*Dataset records*:
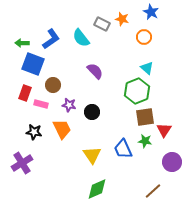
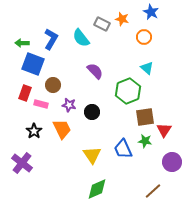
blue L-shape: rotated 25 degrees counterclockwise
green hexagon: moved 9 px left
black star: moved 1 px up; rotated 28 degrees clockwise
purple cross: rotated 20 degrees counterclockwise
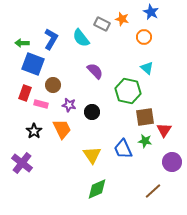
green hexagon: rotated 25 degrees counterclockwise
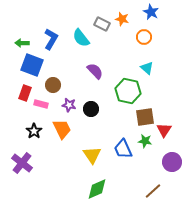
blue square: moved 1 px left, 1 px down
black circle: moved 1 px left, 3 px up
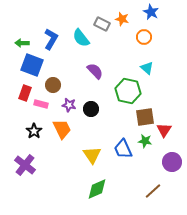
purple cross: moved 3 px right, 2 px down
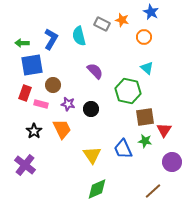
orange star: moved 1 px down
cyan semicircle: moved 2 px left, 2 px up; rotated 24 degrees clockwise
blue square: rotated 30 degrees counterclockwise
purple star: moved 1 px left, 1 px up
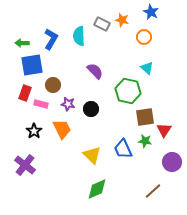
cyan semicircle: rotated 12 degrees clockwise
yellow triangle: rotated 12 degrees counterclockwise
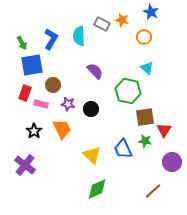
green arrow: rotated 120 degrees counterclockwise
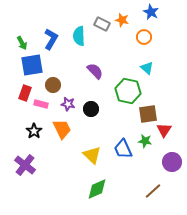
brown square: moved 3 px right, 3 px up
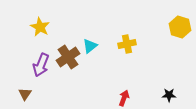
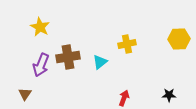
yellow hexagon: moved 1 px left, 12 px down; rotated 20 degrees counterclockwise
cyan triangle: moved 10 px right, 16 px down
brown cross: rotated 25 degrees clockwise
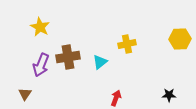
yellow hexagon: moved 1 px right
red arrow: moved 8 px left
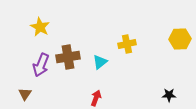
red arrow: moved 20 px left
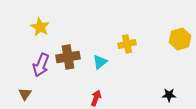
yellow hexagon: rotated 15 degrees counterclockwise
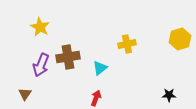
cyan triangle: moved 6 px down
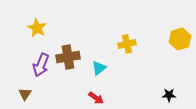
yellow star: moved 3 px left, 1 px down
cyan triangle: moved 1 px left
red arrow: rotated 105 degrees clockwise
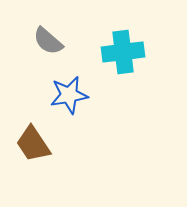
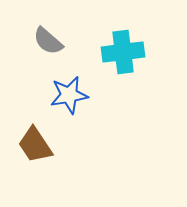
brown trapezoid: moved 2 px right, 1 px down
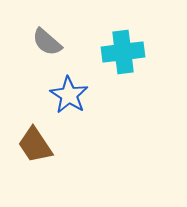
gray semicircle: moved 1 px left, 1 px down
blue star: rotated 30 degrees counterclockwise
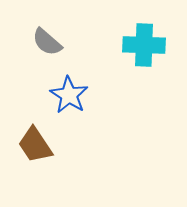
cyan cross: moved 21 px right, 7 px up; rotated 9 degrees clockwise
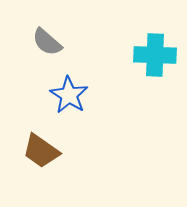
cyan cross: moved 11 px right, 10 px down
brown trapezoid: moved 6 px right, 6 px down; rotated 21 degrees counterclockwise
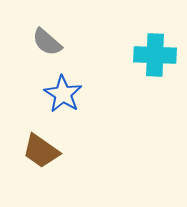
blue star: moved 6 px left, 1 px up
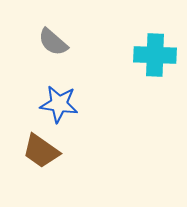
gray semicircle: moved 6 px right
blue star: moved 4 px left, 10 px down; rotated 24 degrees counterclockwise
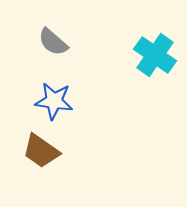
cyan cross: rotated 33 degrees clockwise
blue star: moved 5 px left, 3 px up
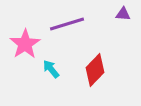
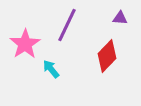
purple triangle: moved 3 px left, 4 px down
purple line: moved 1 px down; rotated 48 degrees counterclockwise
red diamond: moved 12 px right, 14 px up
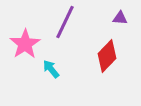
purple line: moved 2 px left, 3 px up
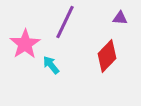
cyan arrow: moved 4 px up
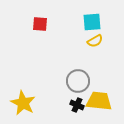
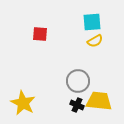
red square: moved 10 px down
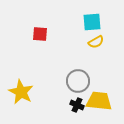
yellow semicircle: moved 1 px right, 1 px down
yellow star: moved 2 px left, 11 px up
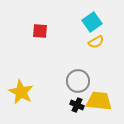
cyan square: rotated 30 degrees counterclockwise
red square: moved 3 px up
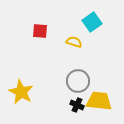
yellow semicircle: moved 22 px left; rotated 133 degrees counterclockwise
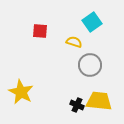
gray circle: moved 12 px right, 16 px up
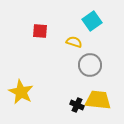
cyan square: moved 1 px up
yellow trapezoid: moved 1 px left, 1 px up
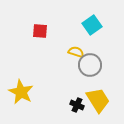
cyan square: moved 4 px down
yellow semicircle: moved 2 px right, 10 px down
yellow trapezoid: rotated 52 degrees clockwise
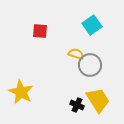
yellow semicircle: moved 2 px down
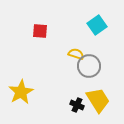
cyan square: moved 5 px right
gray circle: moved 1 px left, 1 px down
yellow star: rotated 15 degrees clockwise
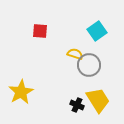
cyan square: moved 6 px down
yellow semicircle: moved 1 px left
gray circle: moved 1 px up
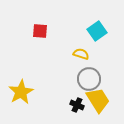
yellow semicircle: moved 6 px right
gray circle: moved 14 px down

*Problem to work on*: Can you copy out the rows word for word, starting at the first row and ending at the line containing "brown square: moved 3 px right, 3 px up", with both ends included and the pictures left out?

*Answer to the exercise*:
blue L-shape: rotated 25 degrees counterclockwise
green hexagon: moved 9 px left
black star: moved 1 px up; rotated 28 degrees clockwise
purple cross: rotated 20 degrees counterclockwise
green hexagon: rotated 25 degrees counterclockwise
blue square: moved 1 px left, 1 px down
black circle: moved 1 px left, 3 px up
purple cross: moved 3 px right, 2 px down
orange star: moved 1 px down
cyan semicircle: moved 2 px left, 2 px up; rotated 24 degrees clockwise
blue square: rotated 30 degrees counterclockwise
purple star: moved 1 px left, 1 px up
cyan semicircle: rotated 12 degrees clockwise
yellow triangle: rotated 12 degrees counterclockwise
green arrow: rotated 120 degrees counterclockwise
brown square: moved 3 px right, 3 px up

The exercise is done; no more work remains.